**Exercise goal:**
The entries below are to be printed again word for word.

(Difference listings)

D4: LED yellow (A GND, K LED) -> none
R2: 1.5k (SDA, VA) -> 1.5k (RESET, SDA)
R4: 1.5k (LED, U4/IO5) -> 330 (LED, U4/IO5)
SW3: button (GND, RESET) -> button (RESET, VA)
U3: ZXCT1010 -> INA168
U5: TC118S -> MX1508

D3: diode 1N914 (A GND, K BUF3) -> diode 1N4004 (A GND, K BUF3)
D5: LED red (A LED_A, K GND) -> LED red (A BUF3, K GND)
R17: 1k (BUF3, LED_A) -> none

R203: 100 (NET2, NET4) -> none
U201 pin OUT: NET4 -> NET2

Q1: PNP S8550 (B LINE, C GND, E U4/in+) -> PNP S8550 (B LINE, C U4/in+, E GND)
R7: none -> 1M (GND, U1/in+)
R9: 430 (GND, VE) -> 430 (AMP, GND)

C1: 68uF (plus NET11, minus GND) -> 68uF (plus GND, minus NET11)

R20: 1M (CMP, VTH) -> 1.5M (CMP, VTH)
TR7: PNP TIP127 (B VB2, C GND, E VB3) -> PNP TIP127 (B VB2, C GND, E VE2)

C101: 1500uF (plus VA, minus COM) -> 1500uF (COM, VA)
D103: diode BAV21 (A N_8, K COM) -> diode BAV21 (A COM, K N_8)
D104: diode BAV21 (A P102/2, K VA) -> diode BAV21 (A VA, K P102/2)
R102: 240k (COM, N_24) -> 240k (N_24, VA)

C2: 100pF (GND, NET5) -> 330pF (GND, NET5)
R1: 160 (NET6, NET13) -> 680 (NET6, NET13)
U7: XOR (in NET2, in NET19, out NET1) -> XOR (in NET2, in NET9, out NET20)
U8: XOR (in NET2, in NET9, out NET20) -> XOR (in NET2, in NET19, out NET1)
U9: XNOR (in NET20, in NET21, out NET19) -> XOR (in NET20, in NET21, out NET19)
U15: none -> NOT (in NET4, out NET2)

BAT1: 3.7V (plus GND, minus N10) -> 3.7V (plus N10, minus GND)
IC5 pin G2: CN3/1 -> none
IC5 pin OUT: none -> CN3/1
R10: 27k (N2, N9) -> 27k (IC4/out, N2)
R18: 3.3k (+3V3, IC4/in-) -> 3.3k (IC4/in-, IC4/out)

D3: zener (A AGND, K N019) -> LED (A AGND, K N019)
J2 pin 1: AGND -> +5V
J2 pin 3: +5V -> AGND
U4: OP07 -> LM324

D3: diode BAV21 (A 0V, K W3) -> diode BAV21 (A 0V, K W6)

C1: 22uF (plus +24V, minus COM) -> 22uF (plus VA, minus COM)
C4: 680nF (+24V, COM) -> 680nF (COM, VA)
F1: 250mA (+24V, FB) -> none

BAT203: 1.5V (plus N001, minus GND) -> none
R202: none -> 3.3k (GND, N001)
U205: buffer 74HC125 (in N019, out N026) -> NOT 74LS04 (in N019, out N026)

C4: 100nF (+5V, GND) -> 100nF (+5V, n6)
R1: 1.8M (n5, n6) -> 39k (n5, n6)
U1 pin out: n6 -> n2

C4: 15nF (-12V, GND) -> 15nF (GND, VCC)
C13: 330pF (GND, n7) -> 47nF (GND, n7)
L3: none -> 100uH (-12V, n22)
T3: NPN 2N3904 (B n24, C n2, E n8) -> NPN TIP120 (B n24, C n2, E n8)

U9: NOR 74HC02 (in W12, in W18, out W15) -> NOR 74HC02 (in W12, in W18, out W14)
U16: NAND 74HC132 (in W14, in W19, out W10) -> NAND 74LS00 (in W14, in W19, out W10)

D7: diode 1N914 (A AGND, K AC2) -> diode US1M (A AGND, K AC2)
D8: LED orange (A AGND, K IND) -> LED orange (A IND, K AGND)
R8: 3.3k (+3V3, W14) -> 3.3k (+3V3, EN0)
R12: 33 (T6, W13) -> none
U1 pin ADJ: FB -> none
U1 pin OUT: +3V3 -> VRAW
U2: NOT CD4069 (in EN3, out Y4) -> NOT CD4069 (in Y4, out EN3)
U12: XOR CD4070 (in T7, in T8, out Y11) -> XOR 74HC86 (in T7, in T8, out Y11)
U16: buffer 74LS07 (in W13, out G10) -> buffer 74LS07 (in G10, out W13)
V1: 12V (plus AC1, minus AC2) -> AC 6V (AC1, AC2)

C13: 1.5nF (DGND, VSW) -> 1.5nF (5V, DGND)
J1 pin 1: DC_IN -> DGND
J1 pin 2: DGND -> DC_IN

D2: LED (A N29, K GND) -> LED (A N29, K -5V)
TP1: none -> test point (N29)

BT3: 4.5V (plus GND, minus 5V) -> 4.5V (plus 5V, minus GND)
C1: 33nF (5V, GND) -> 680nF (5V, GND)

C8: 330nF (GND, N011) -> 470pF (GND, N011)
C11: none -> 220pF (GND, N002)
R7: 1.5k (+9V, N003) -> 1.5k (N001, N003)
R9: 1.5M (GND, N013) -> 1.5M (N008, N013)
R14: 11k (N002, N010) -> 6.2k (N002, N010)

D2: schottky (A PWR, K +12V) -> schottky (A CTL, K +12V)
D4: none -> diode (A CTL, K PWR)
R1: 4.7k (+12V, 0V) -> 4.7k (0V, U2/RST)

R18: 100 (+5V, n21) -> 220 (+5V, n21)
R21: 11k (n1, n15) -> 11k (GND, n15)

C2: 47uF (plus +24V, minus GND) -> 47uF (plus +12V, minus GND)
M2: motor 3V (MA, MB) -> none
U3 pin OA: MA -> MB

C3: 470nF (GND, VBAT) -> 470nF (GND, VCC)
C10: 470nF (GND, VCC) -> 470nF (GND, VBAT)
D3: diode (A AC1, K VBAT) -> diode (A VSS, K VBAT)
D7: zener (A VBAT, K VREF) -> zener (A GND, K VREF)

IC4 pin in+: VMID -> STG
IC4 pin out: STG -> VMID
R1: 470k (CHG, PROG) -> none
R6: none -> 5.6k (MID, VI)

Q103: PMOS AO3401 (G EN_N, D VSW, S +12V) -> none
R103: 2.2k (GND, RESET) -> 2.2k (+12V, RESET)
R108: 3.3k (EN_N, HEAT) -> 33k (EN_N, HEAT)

**Written response:**
D4: LED yellow (A GND, K LED) -> none
R2: 1.5k (SDA, VA) -> 1.5k (RESET, SDA)
R4: 1.5k (LED, U4/IO5) -> 330 (LED, U4/IO5)
SW3: button (GND, RESET) -> button (RESET, VA)
U3: ZXCT1010 -> INA168
U5: TC118S -> MX1508

D3: diode 1N914 (A GND, K BUF3) -> diode 1N4004 (A GND, K BUF3)
D5: LED red (A LED_A, K GND) -> LED red (A BUF3, K GND)
R17: 1k (BUF3, LED_A) -> none

R203: 100 (NET2, NET4) -> none
U201 pin OUT: NET4 -> NET2

Q1: PNP S8550 (B LINE, C GND, E U4/in+) -> PNP S8550 (B LINE, C U4/in+, E GND)
R7: none -> 1M (GND, U1/in+)
R9: 430 (GND, VE) -> 430 (AMP, GND)

C1: 68uF (plus NET11, minus GND) -> 68uF (plus GND, minus NET11)

R20: 1M (CMP, VTH) -> 1.5M (CMP, VTH)
TR7: PNP TIP127 (B VB2, C GND, E VB3) -> PNP TIP127 (B VB2, C GND, E VE2)

C101: 1500uF (plus VA, minus COM) -> 1500uF (COM, VA)
D103: diode BAV21 (A N_8, K COM) -> diode BAV21 (A COM, K N_8)
D104: diode BAV21 (A P102/2, K VA) -> diode BAV21 (A VA, K P102/2)
R102: 240k (COM, N_24) -> 240k (N_24, VA)

C2: 100pF (GND, NET5) -> 330pF (GND, NET5)
R1: 160 (NET6, NET13) -> 680 (NET6, NET13)
U7: XOR (in NET2, in NET19, out NET1) -> XOR (in NET2, in NET9, out NET20)
U8: XOR (in NET2, in NET9, out NET20) -> XOR (in NET2, in NET19, out NET1)
U9: XNOR (in NET20, in NET21, out NET19) -> XOR (in NET20, in NET21, out NET19)
U15: none -> NOT (in NET4, out NET2)

BAT1: 3.7V (plus GND, minus N10) -> 3.7V (plus N10, minus GND)
IC5 pin G2: CN3/1 -> none
IC5 pin OUT: none -> CN3/1
R10: 27k (N2, N9) -> 27k (IC4/out, N2)
R18: 3.3k (+3V3, IC4/in-) -> 3.3k (IC4/in-, IC4/out)

D3: zener (A AGND, K N019) -> LED (A AGND, K N019)
J2 pin 1: AGND -> +5V
J2 pin 3: +5V -> AGND
U4: OP07 -> LM324

D3: diode BAV21 (A 0V, K W3) -> diode BAV21 (A 0V, K W6)

C1: 22uF (plus +24V, minus COM) -> 22uF (plus VA, minus COM)
C4: 680nF (+24V, COM) -> 680nF (COM, VA)
F1: 250mA (+24V, FB) -> none

BAT203: 1.5V (plus N001, minus GND) -> none
R202: none -> 3.3k (GND, N001)
U205: buffer 74HC125 (in N019, out N026) -> NOT 74LS04 (in N019, out N026)

C4: 100nF (+5V, GND) -> 100nF (+5V, n6)
R1: 1.8M (n5, n6) -> 39k (n5, n6)
U1 pin out: n6 -> n2

C4: 15nF (-12V, GND) -> 15nF (GND, VCC)
C13: 330pF (GND, n7) -> 47nF (GND, n7)
L3: none -> 100uH (-12V, n22)
T3: NPN 2N3904 (B n24, C n2, E n8) -> NPN TIP120 (B n24, C n2, E n8)

U9: NOR 74HC02 (in W12, in W18, out W15) -> NOR 74HC02 (in W12, in W18, out W14)
U16: NAND 74HC132 (in W14, in W19, out W10) -> NAND 74LS00 (in W14, in W19, out W10)

D7: diode 1N914 (A AGND, K AC2) -> diode US1M (A AGND, K AC2)
D8: LED orange (A AGND, K IND) -> LED orange (A IND, K AGND)
R8: 3.3k (+3V3, W14) -> 3.3k (+3V3, EN0)
R12: 33 (T6, W13) -> none
U1 pin ADJ: FB -> none
U1 pin OUT: +3V3 -> VRAW
U2: NOT CD4069 (in EN3, out Y4) -> NOT CD4069 (in Y4, out EN3)
U12: XOR CD4070 (in T7, in T8, out Y11) -> XOR 74HC86 (in T7, in T8, out Y11)
U16: buffer 74LS07 (in W13, out G10) -> buffer 74LS07 (in G10, out W13)
V1: 12V (plus AC1, minus AC2) -> AC 6V (AC1, AC2)

C13: 1.5nF (DGND, VSW) -> 1.5nF (5V, DGND)
J1 pin 1: DC_IN -> DGND
J1 pin 2: DGND -> DC_IN

D2: LED (A N29, K GND) -> LED (A N29, K -5V)
TP1: none -> test point (N29)

BT3: 4.5V (plus GND, minus 5V) -> 4.5V (plus 5V, minus GND)
C1: 33nF (5V, GND) -> 680nF (5V, GND)

C8: 330nF (GND, N011) -> 470pF (GND, N011)
C11: none -> 220pF (GND, N002)
R7: 1.5k (+9V, N003) -> 1.5k (N001, N003)
R9: 1.5M (GND, N013) -> 1.5M (N008, N013)
R14: 11k (N002, N010) -> 6.2k (N002, N010)

D2: schottky (A PWR, K +12V) -> schottky (A CTL, K +12V)
D4: none -> diode (A CTL, K PWR)
R1: 4.7k (+12V, 0V) -> 4.7k (0V, U2/RST)

R18: 100 (+5V, n21) -> 220 (+5V, n21)
R21: 11k (n1, n15) -> 11k (GND, n15)

C2: 47uF (plus +24V, minus GND) -> 47uF (plus +12V, minus GND)
M2: motor 3V (MA, MB) -> none
U3 pin OA: MA -> MB

C3: 470nF (GND, VBAT) -> 470nF (GND, VCC)
C10: 470nF (GND, VCC) -> 470nF (GND, VBAT)
D3: diode (A AC1, K VBAT) -> diode (A VSS, K VBAT)
D7: zener (A VBAT, K VREF) -> zener (A GND, K VREF)

IC4 pin in+: VMID -> STG
IC4 pin out: STG -> VMID
R1: 470k (CHG, PROG) -> none
R6: none -> 5.6k (MID, VI)

Q103: PMOS AO3401 (G EN_N, D VSW, S +12V) -> none
R103: 2.2k (GND, RESET) -> 2.2k (+12V, RESET)
R108: 3.3k (EN_N, HEAT) -> 33k (EN_N, HEAT)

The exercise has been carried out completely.